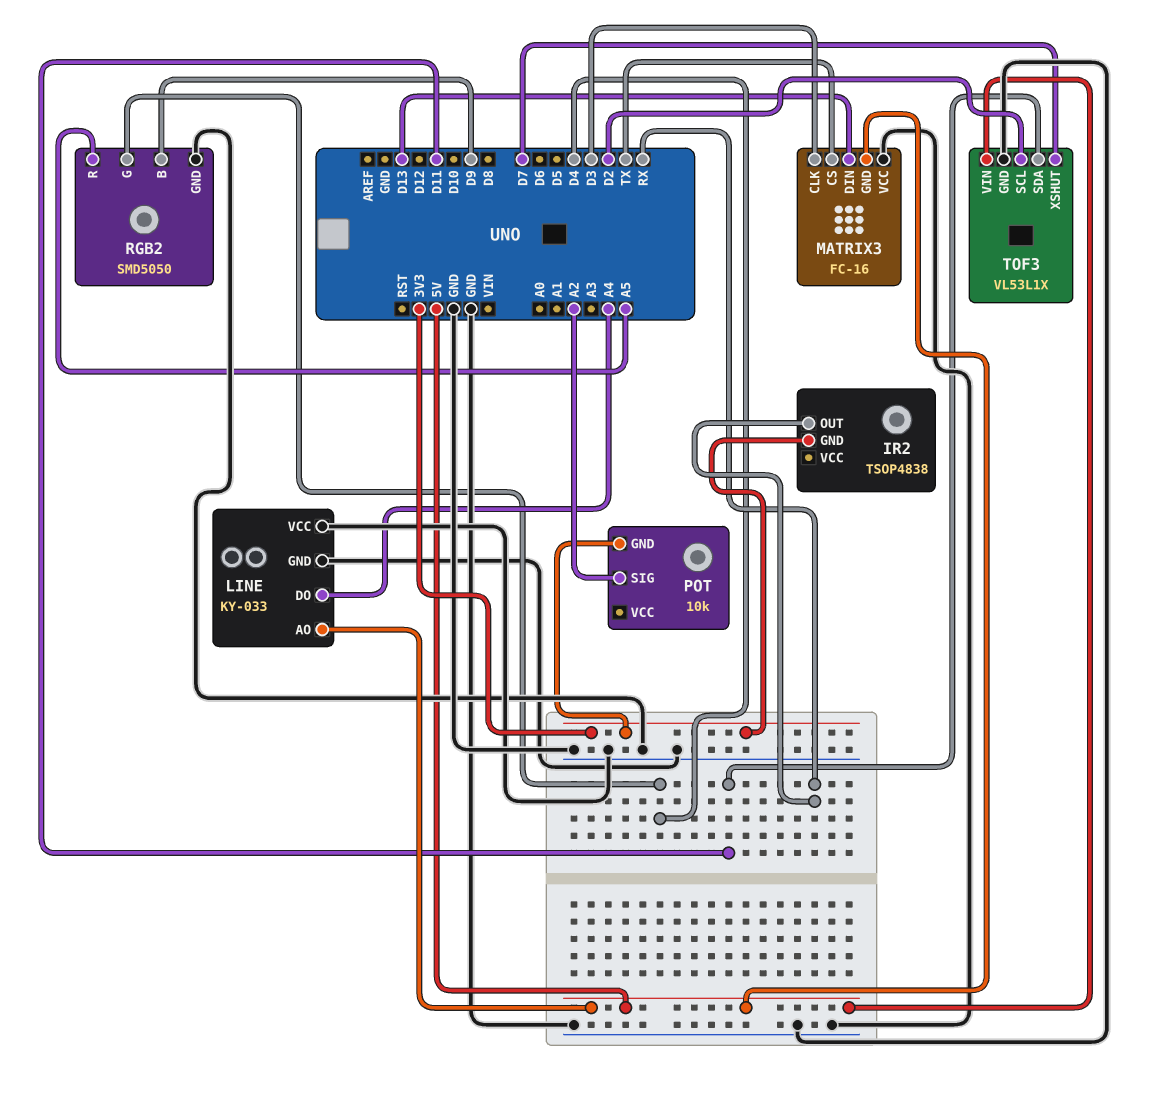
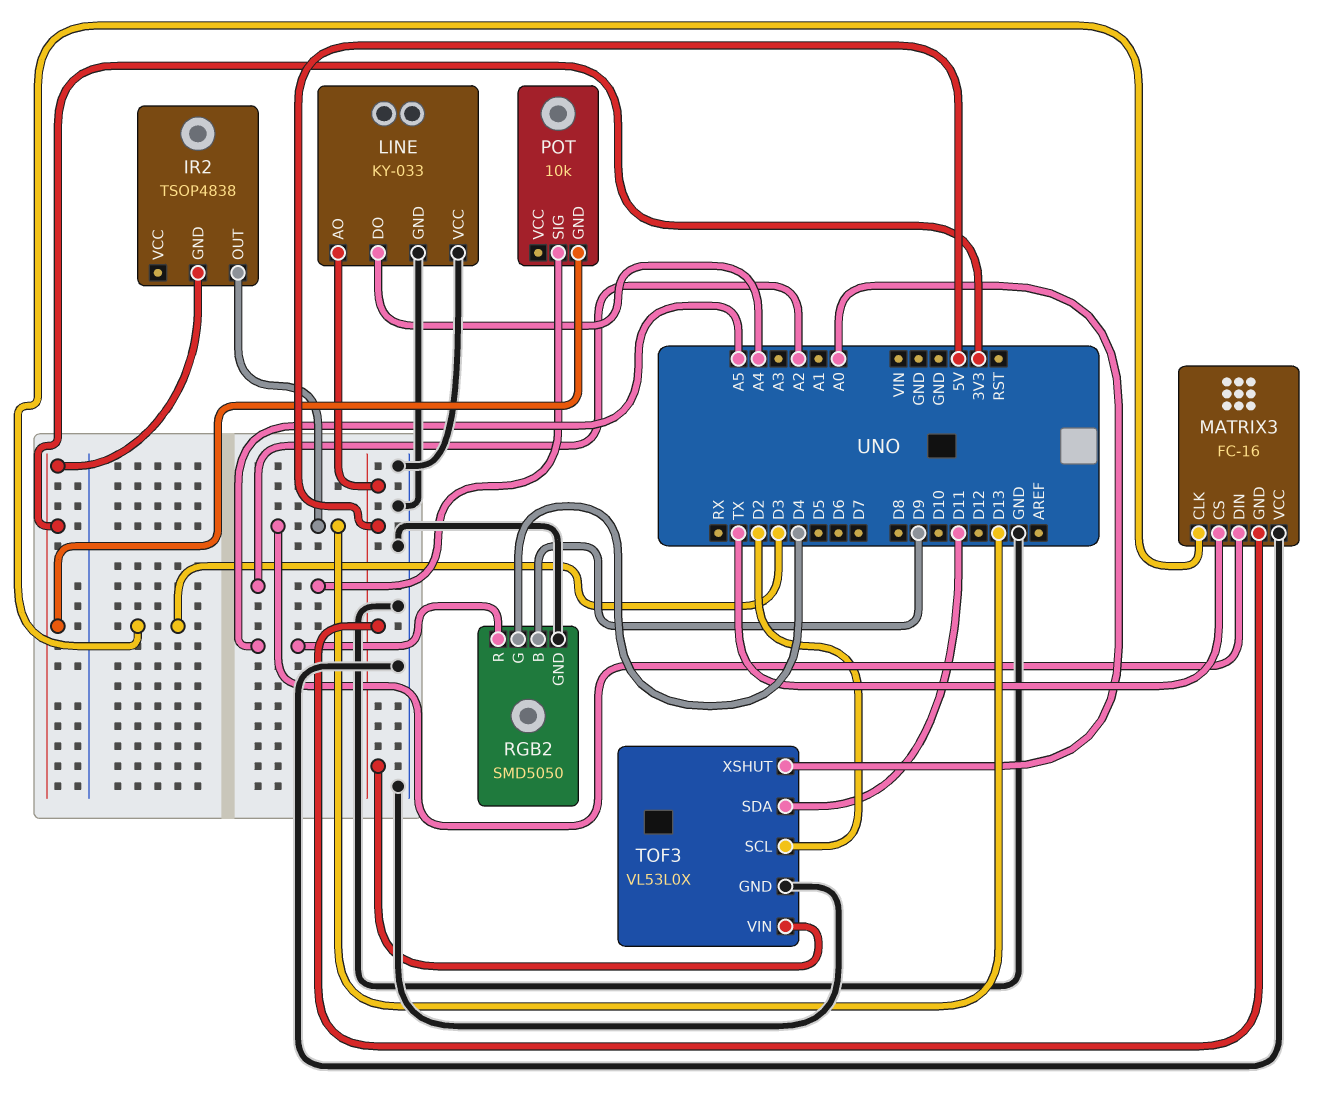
IR2 pin OUT: RX -> D13
TOF3: VL53L1X -> VL53L0X
TOF3 pin XSHUT: D7 -> A0

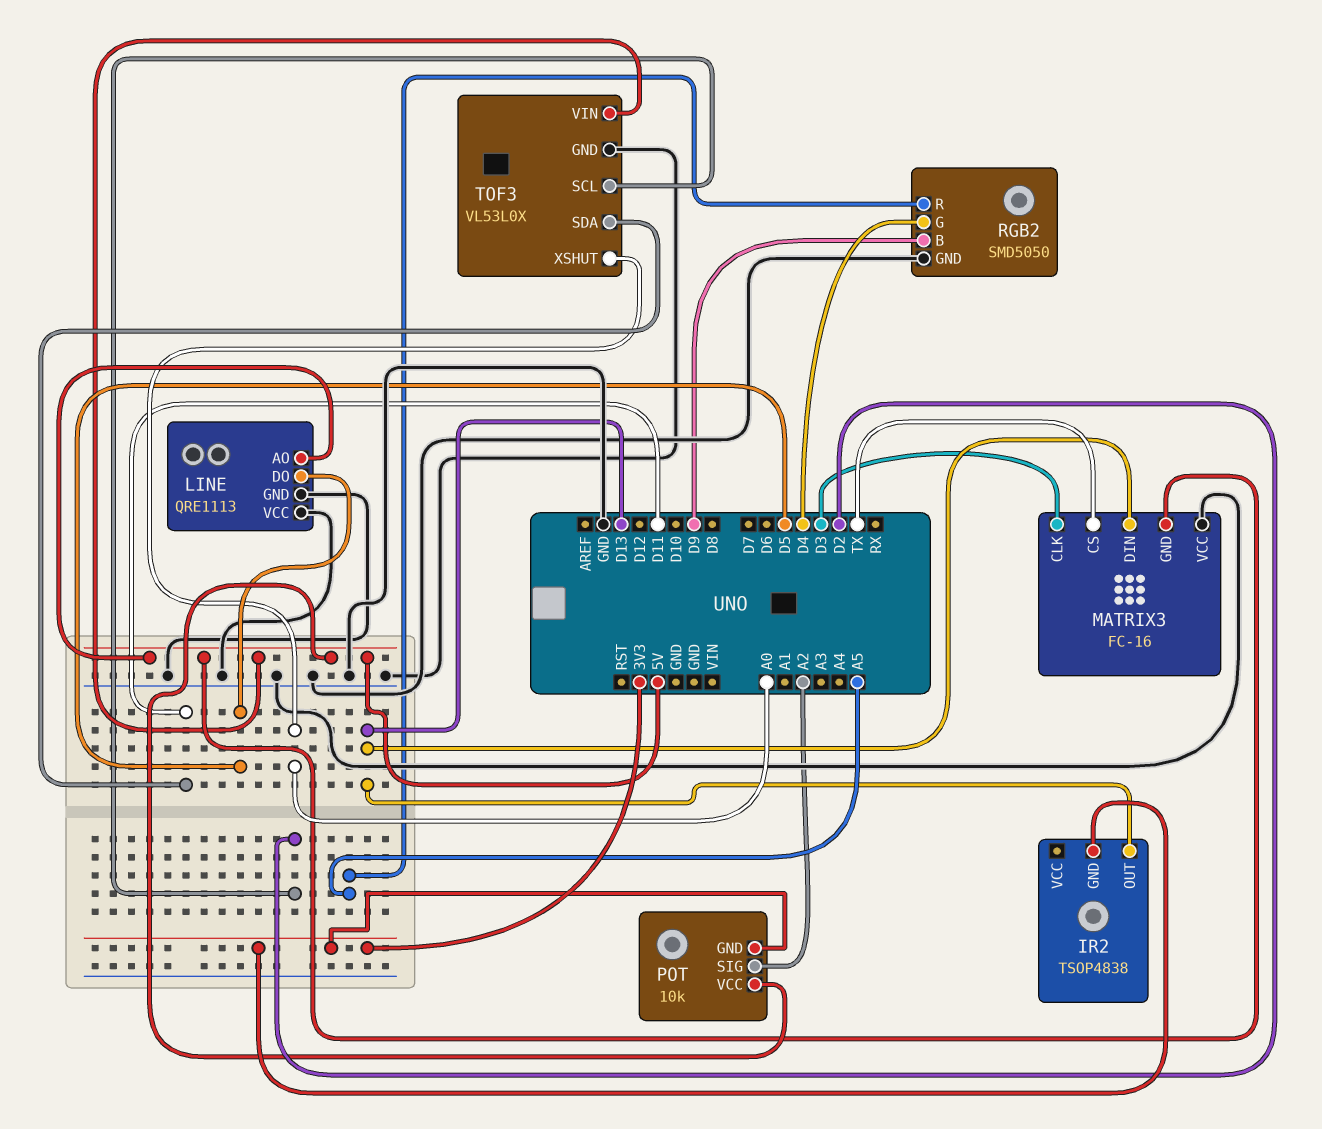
LINE: KY-033 -> QRE1113
LINE pin DO: A4 -> D5
POT pin VCC: none -> 5V

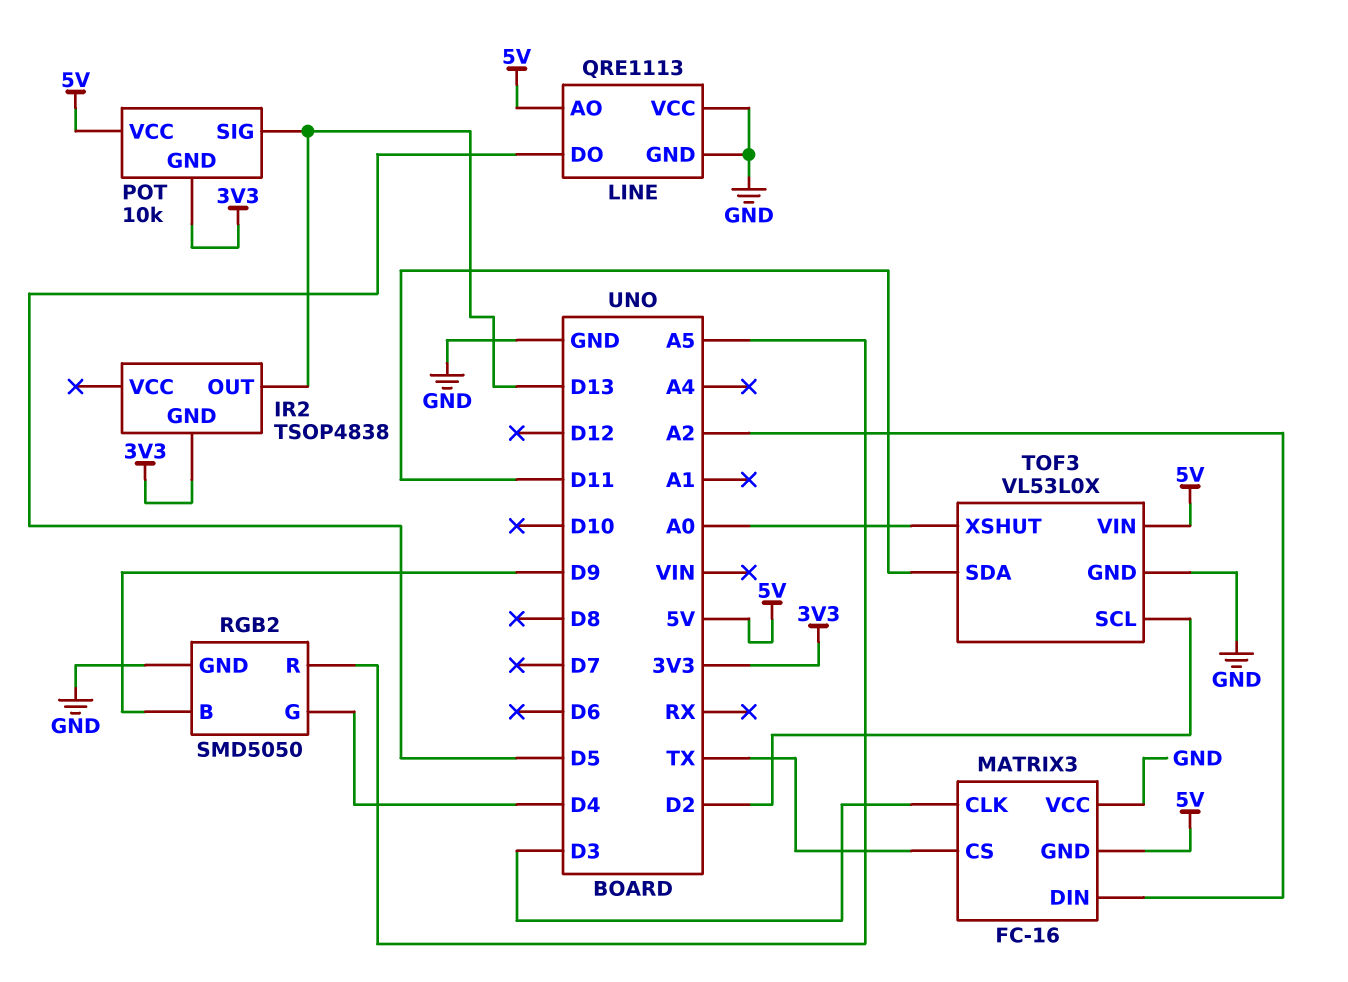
MATRIX3 pin DIN: D13 -> A2
POT pin SIG: A2 -> D13

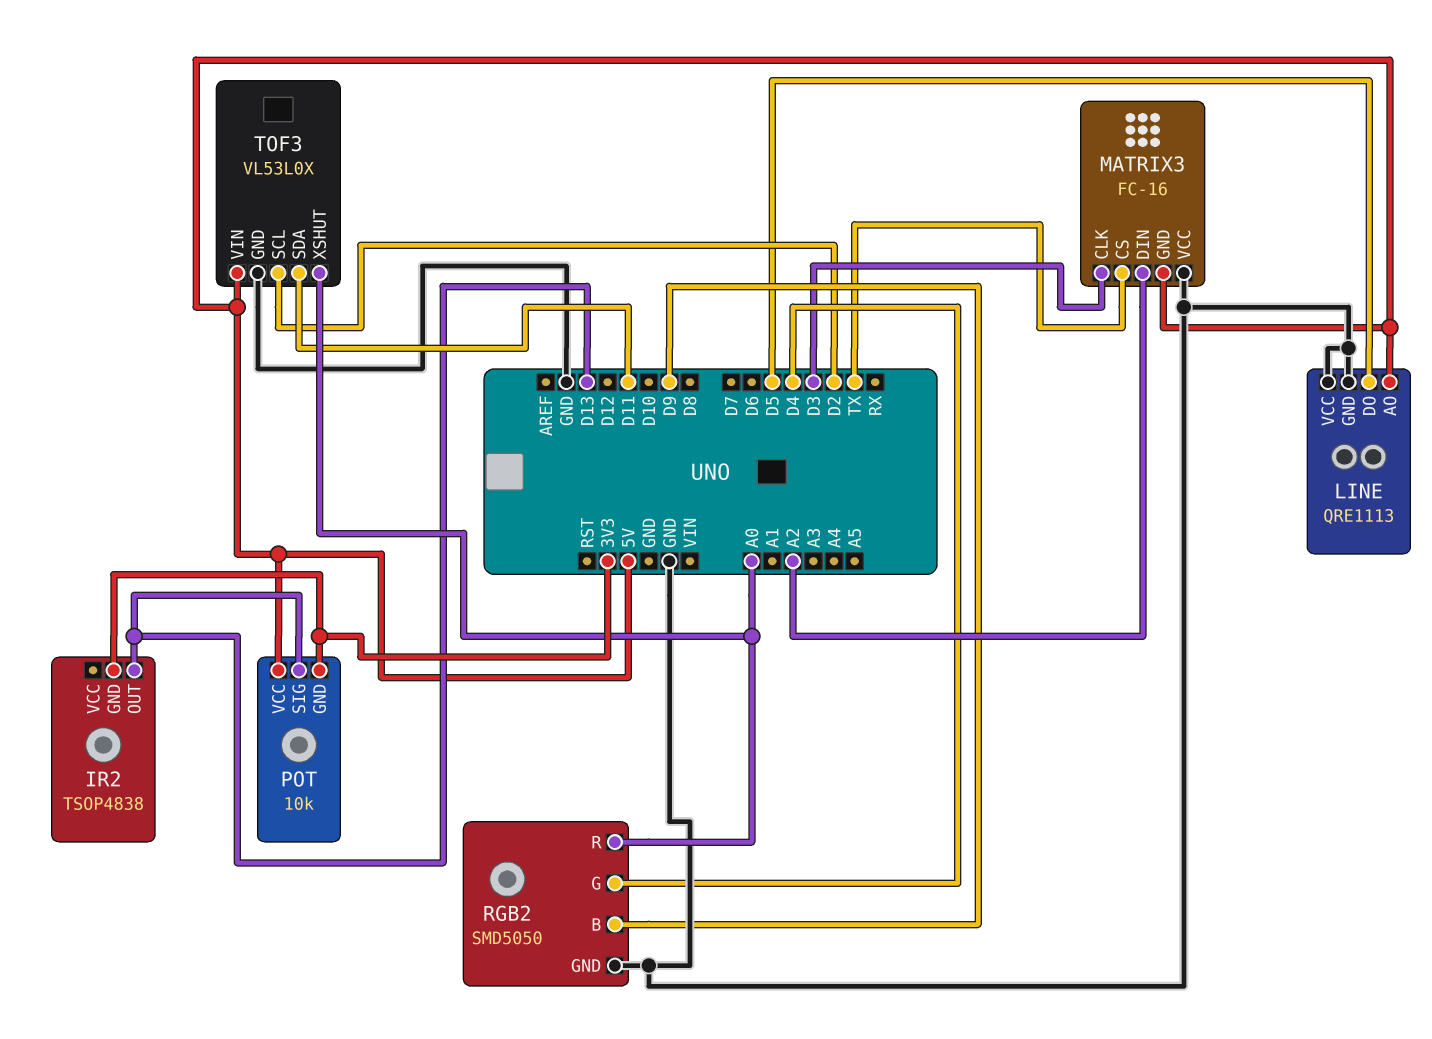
RGB2 pin R: A5 -> A0

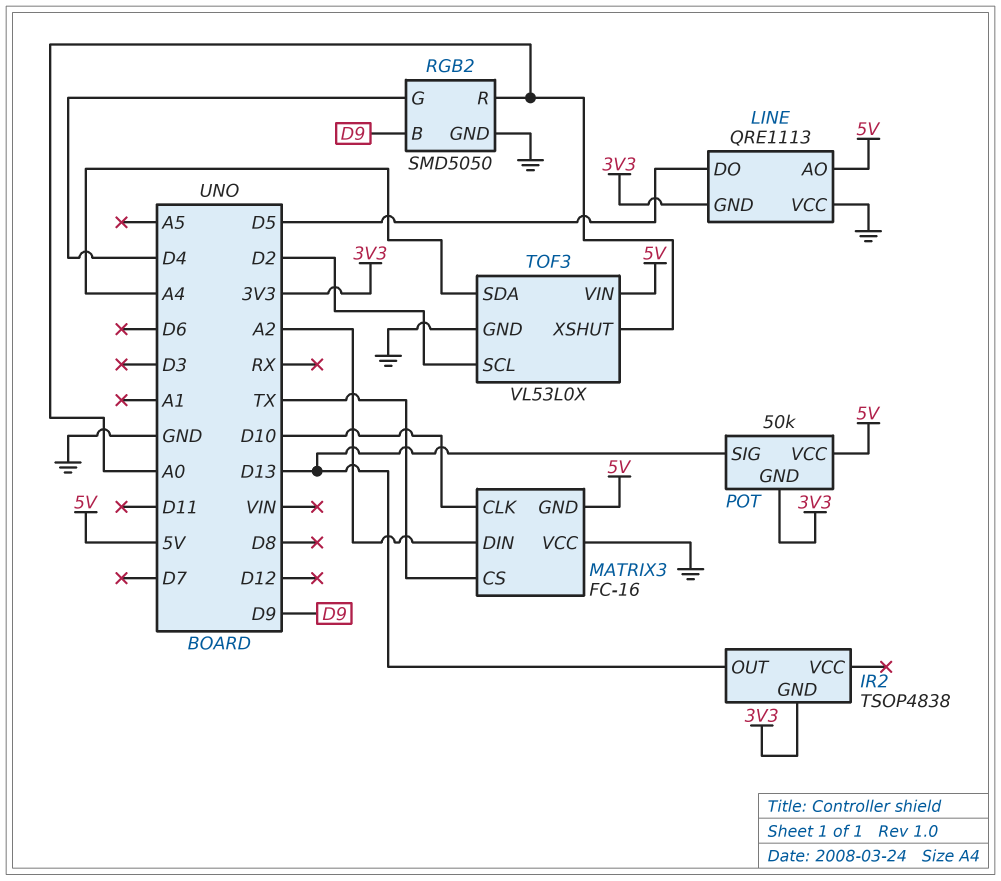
LINE pin GND: GND -> 3V3
MATRIX3 pin CLK: D3 -> D10
POT: 10k -> 50k
TOF3 pin SDA: D11 -> A4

TASK STATEMENT: Where a line contains "POT pin VCC: none -> 5V", begin there and transcribe every line through the last one of the records above, exactly and with no pictures.

EXERCISE RESPONSE:
POT pin VCC: none -> 5V

MATRIX3 pin DIN: D13 -> A2
POT pin SIG: A2 -> D13

RGB2 pin R: A5 -> A0

LINE pin GND: GND -> 3V3
MATRIX3 pin CLK: D3 -> D10
POT: 10k -> 50k
TOF3 pin SDA: D11 -> A4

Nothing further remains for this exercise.